Goal of the exercise: Collect each line of the entries that holds the string "goblet".
+++ Material for the task +++
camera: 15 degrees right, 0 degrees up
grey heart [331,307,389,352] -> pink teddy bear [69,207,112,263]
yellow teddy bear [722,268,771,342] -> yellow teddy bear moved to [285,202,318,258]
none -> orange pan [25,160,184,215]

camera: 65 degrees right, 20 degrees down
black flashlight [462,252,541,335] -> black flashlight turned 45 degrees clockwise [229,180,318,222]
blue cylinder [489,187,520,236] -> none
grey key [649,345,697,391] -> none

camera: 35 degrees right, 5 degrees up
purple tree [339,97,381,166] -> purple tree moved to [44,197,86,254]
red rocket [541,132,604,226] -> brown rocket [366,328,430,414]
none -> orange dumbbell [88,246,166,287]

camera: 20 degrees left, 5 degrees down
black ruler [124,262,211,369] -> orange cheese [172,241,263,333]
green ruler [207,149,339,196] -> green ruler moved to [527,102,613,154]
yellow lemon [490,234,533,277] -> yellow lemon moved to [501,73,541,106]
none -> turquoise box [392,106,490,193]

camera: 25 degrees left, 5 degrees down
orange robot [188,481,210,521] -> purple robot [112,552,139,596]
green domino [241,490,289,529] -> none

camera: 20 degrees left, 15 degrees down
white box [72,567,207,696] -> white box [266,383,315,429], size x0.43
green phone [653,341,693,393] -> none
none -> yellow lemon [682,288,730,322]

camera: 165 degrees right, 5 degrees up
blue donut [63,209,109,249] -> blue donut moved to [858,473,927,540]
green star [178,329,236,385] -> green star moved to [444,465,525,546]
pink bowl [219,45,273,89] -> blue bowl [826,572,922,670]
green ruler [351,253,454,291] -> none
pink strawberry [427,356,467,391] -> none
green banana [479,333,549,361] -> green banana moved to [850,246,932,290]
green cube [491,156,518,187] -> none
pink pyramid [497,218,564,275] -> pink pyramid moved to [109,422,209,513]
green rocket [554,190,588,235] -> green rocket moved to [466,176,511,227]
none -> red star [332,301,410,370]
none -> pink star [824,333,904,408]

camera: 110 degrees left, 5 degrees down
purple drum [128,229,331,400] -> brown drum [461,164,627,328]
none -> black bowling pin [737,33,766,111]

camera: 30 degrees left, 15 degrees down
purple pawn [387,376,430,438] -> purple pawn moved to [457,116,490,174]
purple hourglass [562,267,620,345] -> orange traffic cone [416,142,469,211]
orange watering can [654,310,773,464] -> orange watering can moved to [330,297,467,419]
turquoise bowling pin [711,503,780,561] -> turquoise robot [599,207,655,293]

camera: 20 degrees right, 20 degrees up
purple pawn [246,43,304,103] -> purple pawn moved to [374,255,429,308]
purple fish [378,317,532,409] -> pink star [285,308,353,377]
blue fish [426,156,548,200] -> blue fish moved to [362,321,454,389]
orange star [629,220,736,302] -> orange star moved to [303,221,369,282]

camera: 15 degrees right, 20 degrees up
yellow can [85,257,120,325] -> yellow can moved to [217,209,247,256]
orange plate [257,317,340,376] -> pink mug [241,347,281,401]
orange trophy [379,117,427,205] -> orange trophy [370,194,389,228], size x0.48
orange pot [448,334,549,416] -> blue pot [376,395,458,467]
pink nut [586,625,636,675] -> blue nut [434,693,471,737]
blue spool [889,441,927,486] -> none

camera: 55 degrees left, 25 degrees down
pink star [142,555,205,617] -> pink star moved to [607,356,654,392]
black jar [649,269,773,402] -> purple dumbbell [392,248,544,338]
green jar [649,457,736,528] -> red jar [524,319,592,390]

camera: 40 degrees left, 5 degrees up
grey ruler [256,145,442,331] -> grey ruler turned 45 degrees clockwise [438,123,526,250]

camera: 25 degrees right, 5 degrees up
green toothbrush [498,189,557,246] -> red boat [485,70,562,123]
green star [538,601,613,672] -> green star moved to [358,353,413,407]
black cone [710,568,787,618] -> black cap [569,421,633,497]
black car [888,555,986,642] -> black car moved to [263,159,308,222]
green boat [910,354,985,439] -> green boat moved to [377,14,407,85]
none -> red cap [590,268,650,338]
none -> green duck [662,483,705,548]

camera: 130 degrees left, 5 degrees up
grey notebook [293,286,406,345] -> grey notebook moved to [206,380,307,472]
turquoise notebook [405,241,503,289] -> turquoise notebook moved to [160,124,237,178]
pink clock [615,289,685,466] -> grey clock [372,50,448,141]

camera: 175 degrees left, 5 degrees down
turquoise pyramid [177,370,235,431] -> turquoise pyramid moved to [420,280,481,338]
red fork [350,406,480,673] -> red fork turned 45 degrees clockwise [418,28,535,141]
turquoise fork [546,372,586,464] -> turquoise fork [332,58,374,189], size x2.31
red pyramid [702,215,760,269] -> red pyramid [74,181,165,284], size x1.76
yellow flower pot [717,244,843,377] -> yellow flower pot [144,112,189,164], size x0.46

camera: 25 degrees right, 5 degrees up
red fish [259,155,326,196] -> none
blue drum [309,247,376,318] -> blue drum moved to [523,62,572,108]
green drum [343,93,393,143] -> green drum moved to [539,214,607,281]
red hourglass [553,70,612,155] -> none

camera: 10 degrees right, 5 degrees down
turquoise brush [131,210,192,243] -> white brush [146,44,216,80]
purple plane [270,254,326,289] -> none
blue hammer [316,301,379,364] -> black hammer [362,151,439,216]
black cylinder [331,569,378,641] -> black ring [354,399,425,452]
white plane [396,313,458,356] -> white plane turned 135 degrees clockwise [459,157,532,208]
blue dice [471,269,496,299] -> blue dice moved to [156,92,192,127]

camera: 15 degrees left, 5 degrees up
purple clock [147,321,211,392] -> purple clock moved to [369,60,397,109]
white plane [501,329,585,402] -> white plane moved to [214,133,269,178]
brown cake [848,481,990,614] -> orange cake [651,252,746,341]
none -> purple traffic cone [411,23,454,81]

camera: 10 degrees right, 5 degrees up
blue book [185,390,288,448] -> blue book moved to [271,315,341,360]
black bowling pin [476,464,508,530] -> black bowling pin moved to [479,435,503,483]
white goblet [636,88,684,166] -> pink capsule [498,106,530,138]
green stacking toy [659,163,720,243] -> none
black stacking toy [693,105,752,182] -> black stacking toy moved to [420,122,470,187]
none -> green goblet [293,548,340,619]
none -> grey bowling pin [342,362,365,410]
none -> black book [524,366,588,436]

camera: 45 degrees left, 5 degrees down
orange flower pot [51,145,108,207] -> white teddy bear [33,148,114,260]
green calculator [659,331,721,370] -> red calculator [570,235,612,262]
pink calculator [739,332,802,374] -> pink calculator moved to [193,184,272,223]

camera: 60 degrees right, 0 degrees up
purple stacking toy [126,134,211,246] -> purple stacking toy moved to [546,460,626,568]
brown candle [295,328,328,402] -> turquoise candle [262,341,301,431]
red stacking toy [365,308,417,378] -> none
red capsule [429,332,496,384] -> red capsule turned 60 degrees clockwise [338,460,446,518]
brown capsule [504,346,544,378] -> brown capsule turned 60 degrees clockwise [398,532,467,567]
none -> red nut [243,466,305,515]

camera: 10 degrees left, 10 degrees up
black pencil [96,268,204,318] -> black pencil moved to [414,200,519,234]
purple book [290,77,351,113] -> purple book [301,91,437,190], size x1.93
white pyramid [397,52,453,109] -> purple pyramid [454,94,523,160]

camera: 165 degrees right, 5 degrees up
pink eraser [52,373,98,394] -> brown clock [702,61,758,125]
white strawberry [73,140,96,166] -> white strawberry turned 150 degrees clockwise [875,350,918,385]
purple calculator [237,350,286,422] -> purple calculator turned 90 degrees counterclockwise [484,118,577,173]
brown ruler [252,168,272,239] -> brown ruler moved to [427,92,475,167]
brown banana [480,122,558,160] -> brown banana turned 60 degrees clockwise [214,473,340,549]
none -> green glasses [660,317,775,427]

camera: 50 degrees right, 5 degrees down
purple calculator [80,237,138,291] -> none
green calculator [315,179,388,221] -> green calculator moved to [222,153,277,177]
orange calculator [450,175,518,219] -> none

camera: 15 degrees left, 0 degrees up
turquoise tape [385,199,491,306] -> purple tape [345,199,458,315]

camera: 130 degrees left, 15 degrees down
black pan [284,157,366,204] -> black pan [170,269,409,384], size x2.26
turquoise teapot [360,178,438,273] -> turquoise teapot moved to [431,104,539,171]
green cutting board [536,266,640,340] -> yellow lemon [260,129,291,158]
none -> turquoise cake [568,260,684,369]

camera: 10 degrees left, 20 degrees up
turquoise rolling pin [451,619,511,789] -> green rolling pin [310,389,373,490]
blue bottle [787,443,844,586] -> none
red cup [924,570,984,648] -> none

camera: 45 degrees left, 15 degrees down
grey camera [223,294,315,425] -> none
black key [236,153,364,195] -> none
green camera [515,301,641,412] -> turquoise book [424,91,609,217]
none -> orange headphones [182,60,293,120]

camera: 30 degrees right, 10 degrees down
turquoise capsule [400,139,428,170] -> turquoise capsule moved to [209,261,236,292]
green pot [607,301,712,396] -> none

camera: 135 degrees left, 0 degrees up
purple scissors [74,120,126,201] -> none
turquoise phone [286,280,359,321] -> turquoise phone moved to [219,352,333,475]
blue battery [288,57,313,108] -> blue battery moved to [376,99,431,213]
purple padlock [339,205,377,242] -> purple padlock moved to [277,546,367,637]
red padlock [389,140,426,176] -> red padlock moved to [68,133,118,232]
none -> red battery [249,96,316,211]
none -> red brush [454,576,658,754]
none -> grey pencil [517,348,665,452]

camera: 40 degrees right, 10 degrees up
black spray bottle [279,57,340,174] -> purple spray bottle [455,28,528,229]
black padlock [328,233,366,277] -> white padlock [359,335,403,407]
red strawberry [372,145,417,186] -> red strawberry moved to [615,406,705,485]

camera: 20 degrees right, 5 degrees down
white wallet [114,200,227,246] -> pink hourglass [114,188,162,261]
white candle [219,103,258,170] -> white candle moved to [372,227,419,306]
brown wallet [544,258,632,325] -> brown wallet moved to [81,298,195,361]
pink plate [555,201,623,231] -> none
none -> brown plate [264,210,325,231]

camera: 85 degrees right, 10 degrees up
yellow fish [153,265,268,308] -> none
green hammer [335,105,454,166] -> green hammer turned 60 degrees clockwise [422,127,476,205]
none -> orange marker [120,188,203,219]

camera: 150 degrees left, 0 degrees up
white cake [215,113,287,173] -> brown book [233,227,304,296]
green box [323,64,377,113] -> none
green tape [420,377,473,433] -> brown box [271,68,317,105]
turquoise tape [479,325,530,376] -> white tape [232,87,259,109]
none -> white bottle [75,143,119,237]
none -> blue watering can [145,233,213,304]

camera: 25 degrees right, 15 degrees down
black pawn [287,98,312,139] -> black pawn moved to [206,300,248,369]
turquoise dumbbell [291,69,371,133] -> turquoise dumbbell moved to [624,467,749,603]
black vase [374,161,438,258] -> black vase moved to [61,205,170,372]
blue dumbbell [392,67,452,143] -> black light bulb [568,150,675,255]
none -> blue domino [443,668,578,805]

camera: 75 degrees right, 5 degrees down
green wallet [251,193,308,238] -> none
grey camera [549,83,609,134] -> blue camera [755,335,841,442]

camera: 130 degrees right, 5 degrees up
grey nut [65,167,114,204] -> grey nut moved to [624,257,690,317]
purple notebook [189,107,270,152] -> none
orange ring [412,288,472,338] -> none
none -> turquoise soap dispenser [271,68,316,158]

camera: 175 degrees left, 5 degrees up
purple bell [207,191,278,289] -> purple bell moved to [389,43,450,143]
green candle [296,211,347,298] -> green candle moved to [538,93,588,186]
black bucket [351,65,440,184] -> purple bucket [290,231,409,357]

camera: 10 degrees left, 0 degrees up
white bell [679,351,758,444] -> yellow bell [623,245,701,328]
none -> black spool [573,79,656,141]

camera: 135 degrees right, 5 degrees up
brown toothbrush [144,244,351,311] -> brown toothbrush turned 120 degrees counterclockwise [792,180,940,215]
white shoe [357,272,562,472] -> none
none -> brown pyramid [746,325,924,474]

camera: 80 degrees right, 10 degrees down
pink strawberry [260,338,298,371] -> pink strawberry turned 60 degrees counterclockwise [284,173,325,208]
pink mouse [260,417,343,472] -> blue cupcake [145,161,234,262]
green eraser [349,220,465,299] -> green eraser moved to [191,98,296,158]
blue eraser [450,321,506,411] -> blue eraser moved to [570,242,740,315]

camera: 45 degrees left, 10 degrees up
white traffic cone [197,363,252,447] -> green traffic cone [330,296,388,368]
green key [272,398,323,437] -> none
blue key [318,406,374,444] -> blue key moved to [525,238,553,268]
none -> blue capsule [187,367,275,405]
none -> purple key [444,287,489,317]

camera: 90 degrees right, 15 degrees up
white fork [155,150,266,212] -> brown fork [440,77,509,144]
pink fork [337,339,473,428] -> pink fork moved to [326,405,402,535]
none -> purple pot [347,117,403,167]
+++
Solution to this exercise:
white goblet [636,88,684,166] -> pink capsule [498,106,530,138]
none -> green goblet [293,548,340,619]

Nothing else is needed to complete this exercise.